*** Source data

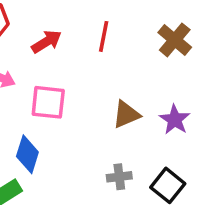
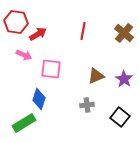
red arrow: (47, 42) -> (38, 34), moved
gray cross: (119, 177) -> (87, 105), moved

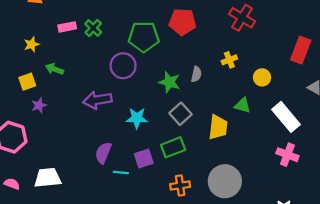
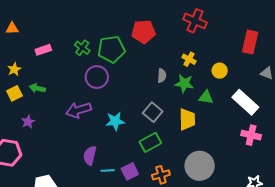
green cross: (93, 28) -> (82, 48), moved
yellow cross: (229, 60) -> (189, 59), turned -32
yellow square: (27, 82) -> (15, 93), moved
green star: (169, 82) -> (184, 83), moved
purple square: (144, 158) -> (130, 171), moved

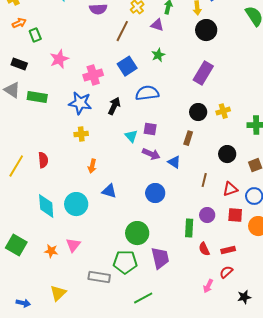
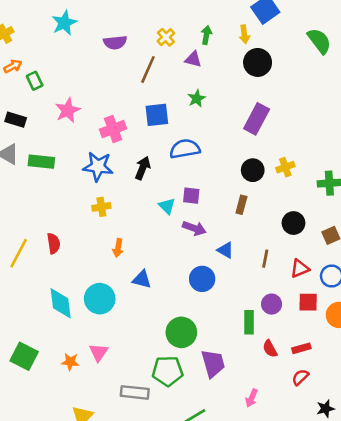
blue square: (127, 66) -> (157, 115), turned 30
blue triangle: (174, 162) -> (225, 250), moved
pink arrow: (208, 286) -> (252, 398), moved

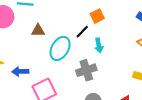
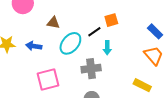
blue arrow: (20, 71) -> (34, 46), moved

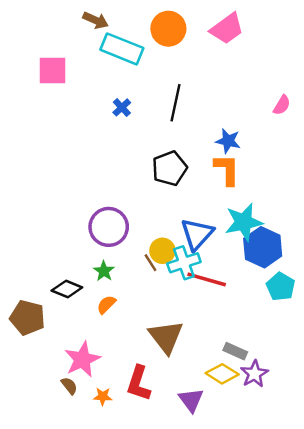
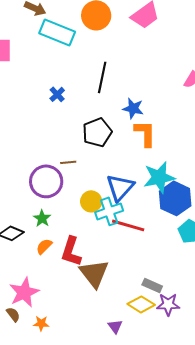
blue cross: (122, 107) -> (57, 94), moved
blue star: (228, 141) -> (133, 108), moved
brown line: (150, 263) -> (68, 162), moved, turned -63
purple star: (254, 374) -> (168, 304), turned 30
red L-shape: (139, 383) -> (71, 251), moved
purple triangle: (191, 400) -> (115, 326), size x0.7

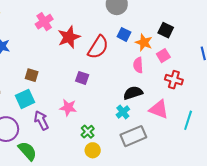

******
*** Source data

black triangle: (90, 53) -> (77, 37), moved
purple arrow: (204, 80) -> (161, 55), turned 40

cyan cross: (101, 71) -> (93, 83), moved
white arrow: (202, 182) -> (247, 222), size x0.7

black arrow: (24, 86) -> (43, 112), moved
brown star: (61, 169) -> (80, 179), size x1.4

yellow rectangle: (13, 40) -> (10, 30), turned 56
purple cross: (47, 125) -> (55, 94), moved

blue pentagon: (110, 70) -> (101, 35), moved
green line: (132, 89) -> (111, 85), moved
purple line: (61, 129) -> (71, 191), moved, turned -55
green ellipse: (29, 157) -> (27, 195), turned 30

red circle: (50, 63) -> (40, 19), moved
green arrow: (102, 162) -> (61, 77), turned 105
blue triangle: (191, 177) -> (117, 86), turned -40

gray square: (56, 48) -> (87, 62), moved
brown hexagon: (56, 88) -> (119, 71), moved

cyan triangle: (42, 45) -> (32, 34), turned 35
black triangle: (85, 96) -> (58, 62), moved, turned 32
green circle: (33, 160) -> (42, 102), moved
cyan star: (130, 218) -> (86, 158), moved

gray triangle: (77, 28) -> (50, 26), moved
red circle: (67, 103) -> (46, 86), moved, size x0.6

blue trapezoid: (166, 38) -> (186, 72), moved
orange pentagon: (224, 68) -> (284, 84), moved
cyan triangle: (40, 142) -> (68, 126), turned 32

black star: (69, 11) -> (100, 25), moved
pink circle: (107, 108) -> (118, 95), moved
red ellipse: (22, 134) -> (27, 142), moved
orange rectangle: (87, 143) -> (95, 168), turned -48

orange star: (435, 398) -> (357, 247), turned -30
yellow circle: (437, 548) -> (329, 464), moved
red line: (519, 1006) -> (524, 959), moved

******

-- The task --
Above this task is a listing with pictures in it. Retype only the lines from the one containing "pink arrow: (208, 286) -> (252, 398), moved" through the one containing "purple triangle: (191, 400)", both included, and not the pictures.

-- Reply to the task --
pink arrow: (208, 286) -> (252, 398), moved

blue arrow: (20, 71) -> (34, 46), moved

blue cross: (122, 107) -> (57, 94), moved
blue star: (228, 141) -> (133, 108), moved
brown line: (150, 263) -> (68, 162), moved, turned -63
purple star: (254, 374) -> (168, 304), turned 30
red L-shape: (139, 383) -> (71, 251), moved
purple triangle: (191, 400) -> (115, 326), size x0.7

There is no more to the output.